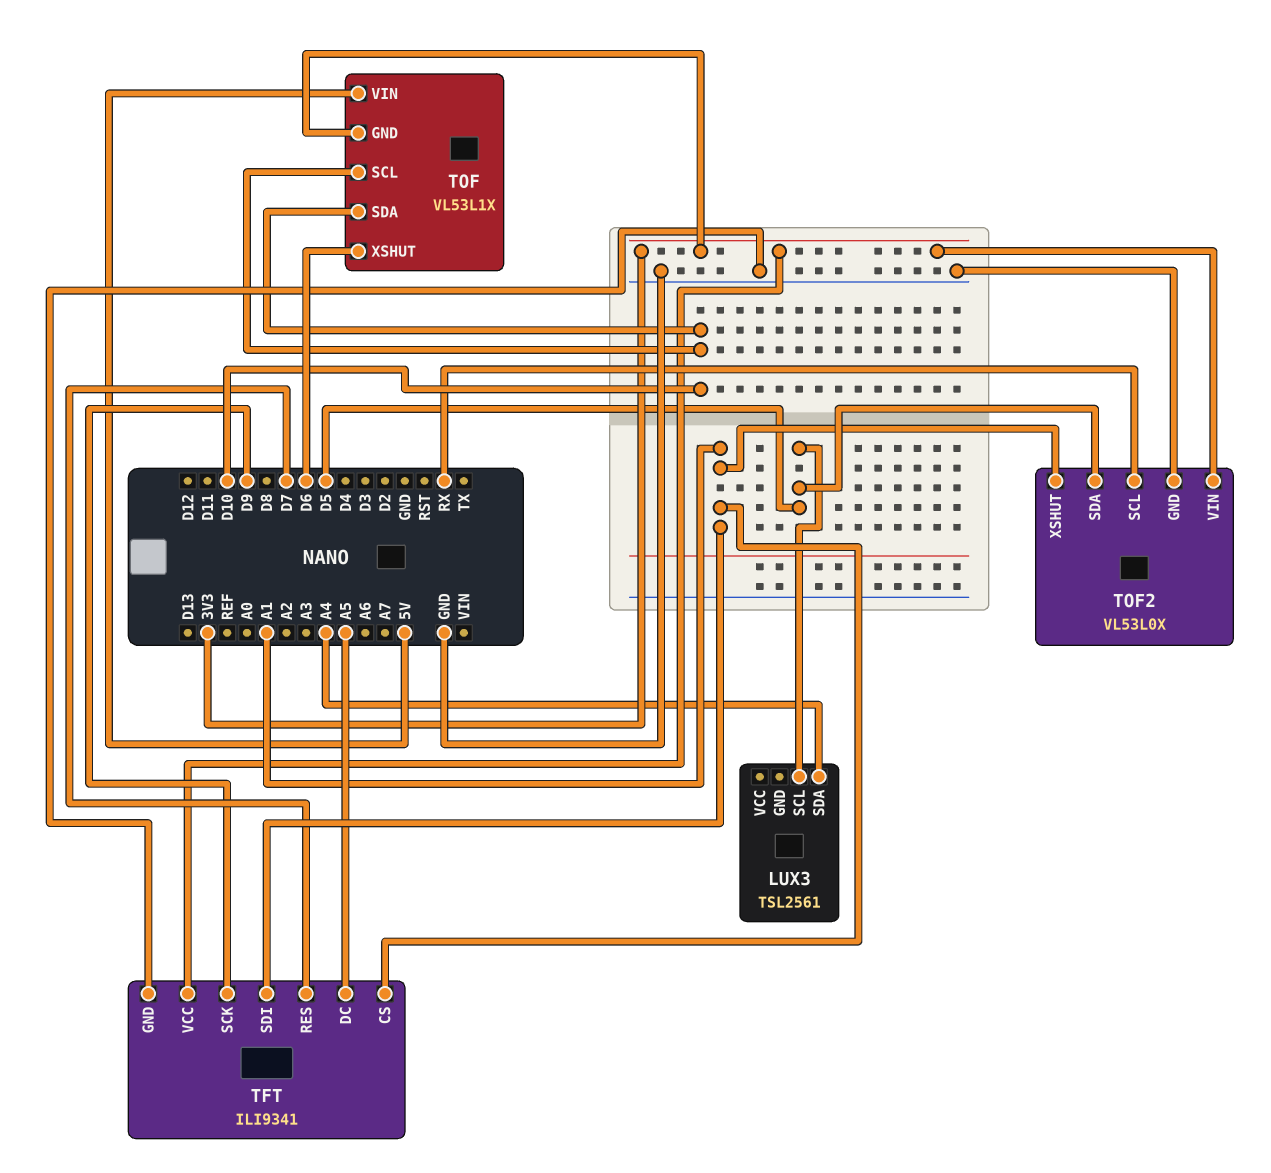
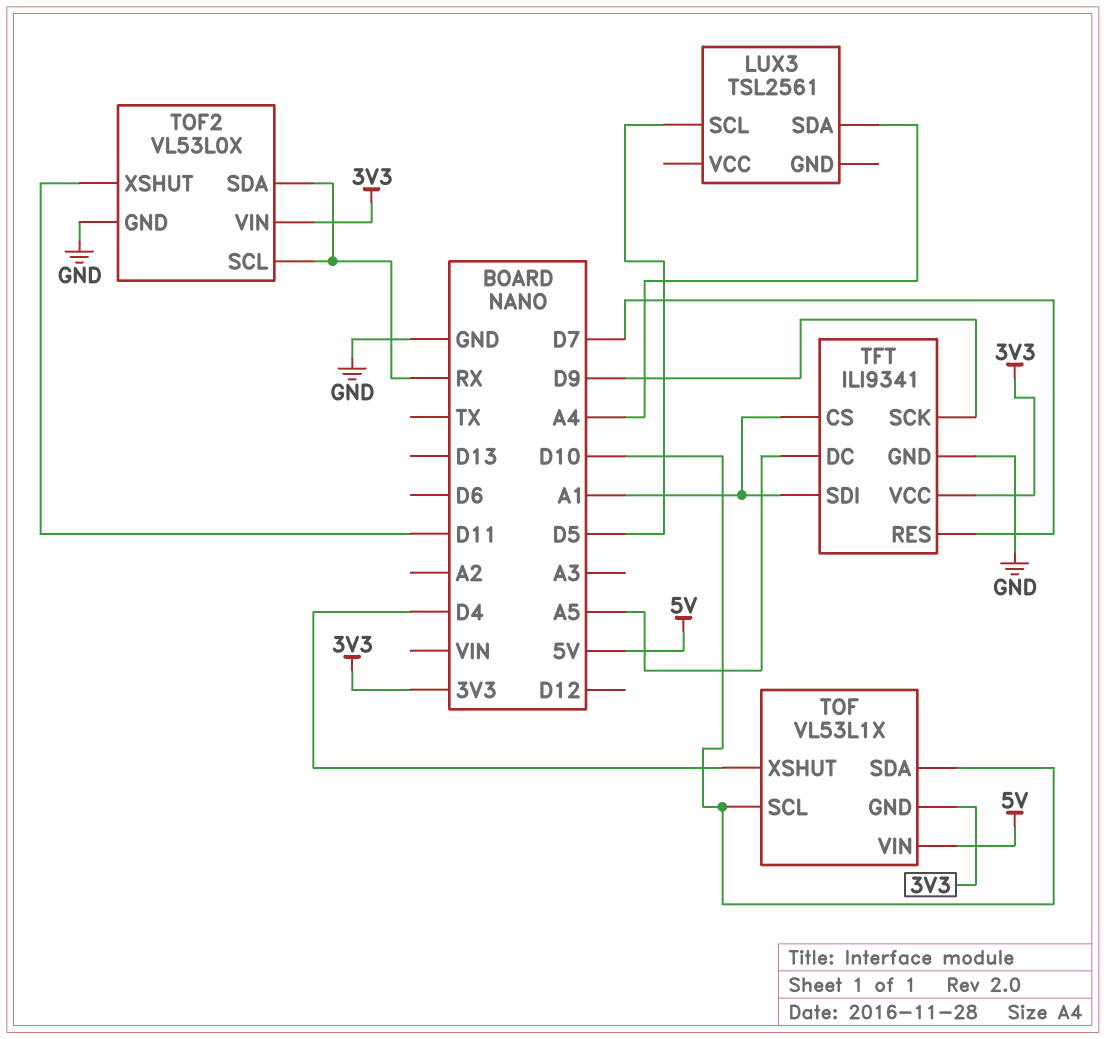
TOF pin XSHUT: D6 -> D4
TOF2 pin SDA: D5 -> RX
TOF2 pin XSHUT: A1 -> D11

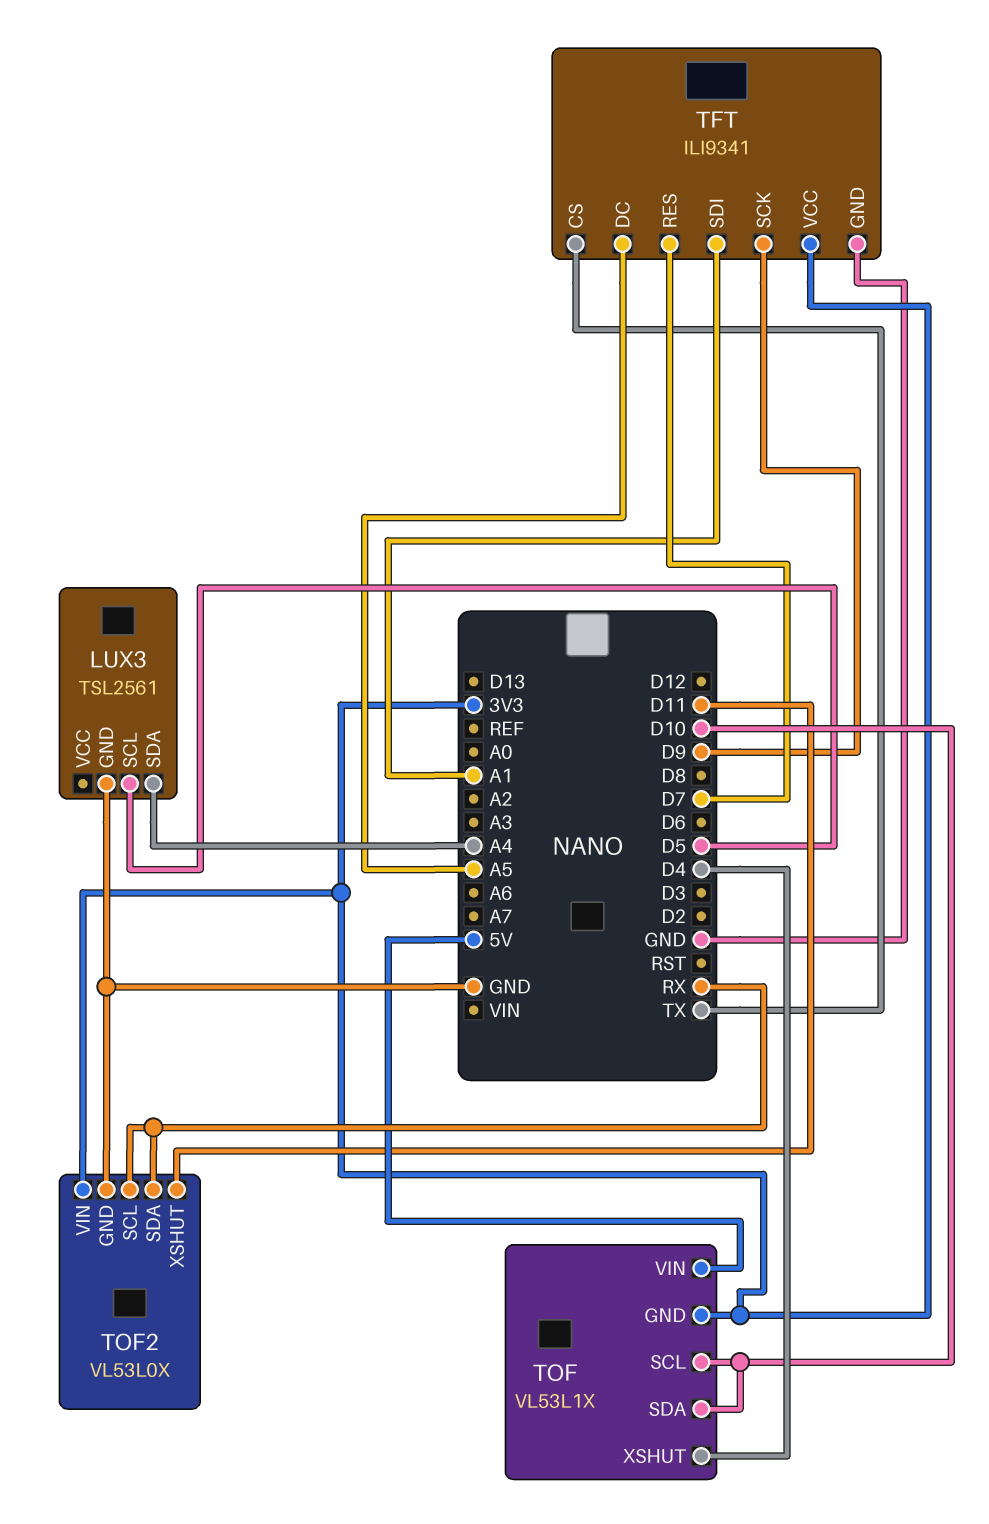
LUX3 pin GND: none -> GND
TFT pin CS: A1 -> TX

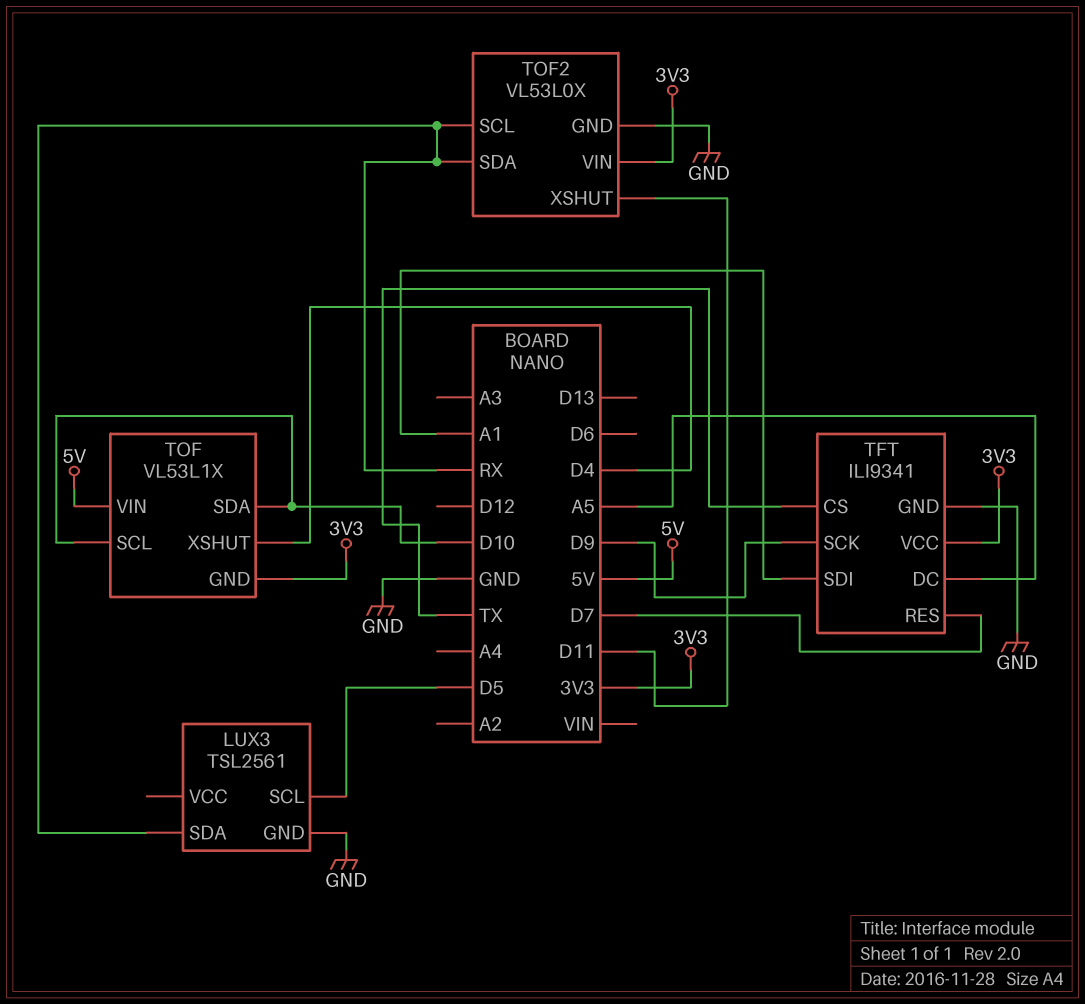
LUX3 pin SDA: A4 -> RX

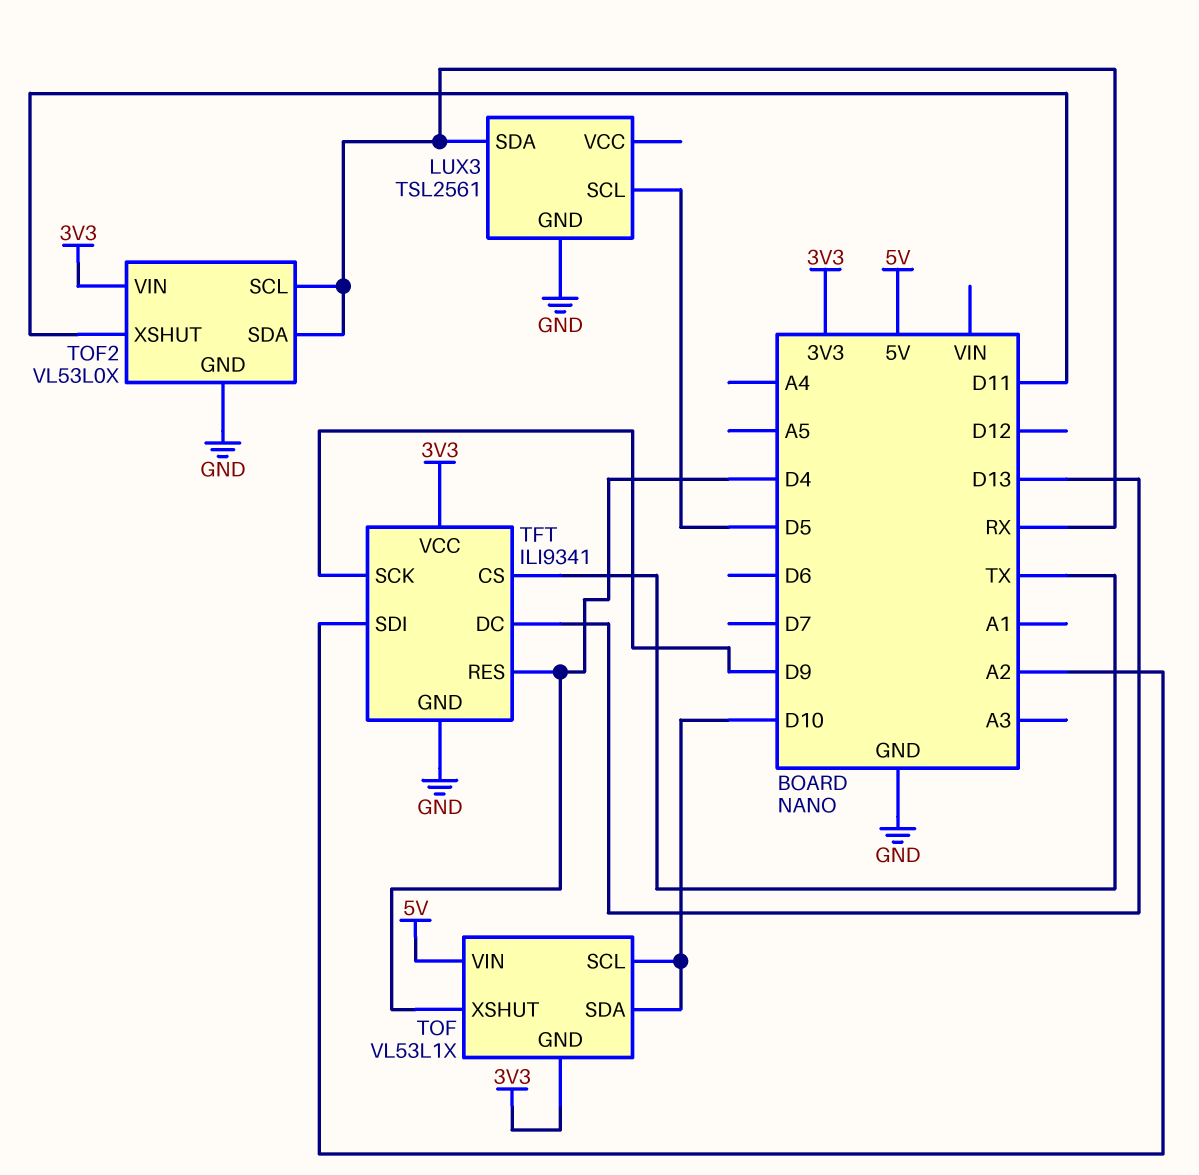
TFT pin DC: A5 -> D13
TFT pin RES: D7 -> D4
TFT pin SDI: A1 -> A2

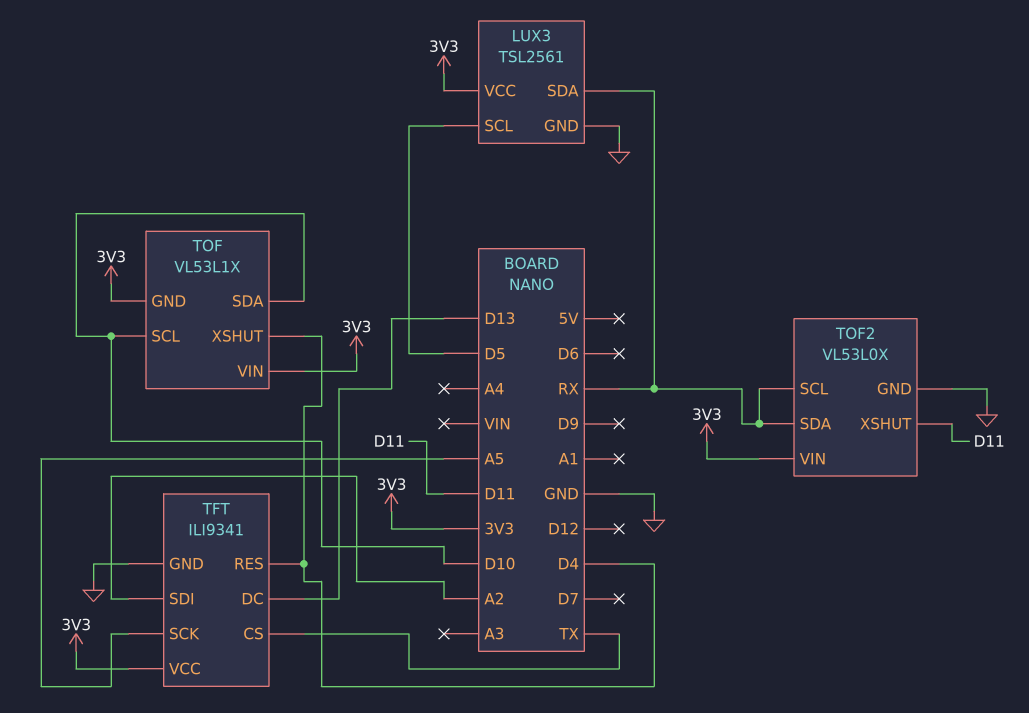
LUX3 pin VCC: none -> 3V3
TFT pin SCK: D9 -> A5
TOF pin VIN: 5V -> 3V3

● ● ●

* [Requirement] Could you copy the lines above exactly and skip the images?

* [Response]
TOF pin XSHUT: D6 -> D4
TOF2 pin SDA: D5 -> RX
TOF2 pin XSHUT: A1 -> D11

LUX3 pin GND: none -> GND
TFT pin CS: A1 -> TX

LUX3 pin SDA: A4 -> RX

TFT pin DC: A5 -> D13
TFT pin RES: D7 -> D4
TFT pin SDI: A1 -> A2

LUX3 pin VCC: none -> 3V3
TFT pin SCK: D9 -> A5
TOF pin VIN: 5V -> 3V3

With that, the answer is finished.